Stored data
_ _ _ _ _ _ _

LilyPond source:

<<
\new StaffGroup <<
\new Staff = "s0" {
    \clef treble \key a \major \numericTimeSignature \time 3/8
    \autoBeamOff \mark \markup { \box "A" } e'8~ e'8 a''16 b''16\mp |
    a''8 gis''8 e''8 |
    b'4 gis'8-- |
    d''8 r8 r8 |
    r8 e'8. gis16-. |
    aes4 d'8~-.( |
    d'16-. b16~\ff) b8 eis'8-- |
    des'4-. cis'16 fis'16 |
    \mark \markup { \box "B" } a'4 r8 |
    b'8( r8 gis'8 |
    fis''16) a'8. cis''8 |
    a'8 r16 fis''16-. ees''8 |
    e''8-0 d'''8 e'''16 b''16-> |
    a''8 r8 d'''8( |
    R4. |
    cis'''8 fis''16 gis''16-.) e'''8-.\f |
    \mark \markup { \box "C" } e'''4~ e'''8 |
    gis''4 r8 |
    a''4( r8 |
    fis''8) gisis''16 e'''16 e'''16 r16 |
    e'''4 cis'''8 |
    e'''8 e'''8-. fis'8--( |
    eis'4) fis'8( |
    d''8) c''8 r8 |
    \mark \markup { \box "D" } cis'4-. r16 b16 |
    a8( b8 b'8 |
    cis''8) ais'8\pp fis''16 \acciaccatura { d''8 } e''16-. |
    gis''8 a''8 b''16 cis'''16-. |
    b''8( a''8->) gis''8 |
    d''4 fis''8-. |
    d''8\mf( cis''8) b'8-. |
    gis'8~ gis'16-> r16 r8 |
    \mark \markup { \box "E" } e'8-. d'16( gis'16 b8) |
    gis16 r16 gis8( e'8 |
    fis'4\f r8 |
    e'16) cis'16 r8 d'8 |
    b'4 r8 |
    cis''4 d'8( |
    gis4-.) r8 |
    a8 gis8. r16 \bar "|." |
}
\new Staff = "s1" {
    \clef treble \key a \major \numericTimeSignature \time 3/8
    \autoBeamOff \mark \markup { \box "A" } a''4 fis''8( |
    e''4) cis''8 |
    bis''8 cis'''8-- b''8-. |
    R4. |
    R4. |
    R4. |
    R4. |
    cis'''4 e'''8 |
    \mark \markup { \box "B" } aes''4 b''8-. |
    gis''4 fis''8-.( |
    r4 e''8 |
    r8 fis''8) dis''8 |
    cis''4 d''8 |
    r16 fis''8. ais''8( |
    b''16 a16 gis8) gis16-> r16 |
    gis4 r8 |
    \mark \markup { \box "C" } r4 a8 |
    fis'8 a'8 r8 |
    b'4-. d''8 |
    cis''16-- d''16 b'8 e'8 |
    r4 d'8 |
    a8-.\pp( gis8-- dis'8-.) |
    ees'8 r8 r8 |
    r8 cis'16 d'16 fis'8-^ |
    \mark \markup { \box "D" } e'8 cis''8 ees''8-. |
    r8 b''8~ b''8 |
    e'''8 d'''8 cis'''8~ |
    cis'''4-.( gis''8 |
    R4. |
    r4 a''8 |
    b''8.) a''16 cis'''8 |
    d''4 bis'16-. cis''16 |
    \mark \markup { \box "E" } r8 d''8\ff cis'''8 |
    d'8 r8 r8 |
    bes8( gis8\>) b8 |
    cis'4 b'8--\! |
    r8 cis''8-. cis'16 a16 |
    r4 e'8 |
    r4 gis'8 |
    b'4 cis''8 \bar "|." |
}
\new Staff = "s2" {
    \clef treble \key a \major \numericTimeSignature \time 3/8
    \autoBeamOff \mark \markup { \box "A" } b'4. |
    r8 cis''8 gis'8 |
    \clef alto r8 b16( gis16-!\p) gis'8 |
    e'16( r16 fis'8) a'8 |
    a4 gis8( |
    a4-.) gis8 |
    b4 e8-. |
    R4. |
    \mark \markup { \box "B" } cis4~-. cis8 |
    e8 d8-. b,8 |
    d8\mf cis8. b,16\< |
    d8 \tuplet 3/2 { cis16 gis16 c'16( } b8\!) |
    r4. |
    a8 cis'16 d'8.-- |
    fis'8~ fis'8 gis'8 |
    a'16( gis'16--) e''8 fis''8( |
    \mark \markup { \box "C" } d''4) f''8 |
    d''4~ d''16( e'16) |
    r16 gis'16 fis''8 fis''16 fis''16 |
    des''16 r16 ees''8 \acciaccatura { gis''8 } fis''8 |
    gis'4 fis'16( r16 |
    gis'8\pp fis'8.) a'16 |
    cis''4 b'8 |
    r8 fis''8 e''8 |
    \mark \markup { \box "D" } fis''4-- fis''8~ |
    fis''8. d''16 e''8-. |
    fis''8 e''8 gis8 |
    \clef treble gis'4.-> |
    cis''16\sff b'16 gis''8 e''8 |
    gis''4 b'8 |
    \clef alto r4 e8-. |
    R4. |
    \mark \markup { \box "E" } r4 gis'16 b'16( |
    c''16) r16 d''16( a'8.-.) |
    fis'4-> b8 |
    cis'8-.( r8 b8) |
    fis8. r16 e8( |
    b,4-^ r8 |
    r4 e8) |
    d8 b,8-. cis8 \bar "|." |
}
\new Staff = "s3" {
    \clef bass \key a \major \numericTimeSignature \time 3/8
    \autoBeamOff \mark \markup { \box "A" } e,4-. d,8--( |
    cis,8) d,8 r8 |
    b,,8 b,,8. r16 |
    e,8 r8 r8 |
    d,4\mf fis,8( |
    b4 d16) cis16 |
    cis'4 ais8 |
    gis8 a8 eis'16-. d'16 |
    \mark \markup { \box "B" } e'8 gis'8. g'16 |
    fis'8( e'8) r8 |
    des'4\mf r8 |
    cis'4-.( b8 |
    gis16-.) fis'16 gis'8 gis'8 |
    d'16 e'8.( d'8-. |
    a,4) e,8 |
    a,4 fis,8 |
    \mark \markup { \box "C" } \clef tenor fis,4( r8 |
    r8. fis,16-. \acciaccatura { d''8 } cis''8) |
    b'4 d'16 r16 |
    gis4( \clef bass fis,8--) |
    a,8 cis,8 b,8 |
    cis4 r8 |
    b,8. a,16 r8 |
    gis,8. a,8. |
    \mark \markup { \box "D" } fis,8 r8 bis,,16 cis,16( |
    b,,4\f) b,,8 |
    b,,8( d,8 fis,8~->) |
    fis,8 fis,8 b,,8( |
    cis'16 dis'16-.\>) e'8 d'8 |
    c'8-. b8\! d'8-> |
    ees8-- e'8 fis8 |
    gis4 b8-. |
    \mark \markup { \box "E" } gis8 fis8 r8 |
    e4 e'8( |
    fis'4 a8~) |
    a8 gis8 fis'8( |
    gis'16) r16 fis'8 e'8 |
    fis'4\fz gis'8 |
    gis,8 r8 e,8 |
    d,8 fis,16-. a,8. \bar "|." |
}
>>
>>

_ _ _ _ _ _ _

What is being asked: Pull out every line above that contains the string "autoBeamOff", matching case exactly.

Exercise result:
    \autoBeamOff \mark \markup { \box "A" } e'8~ e'8 a''16 b''16\mp |
    \autoBeamOff \mark \markup { \box "A" } a''4 fis''8( |
    \autoBeamOff \mark \markup { \box "A" } b'4. |
    \autoBeamOff \mark \markup { \box "A" } e,4-. d,8--( |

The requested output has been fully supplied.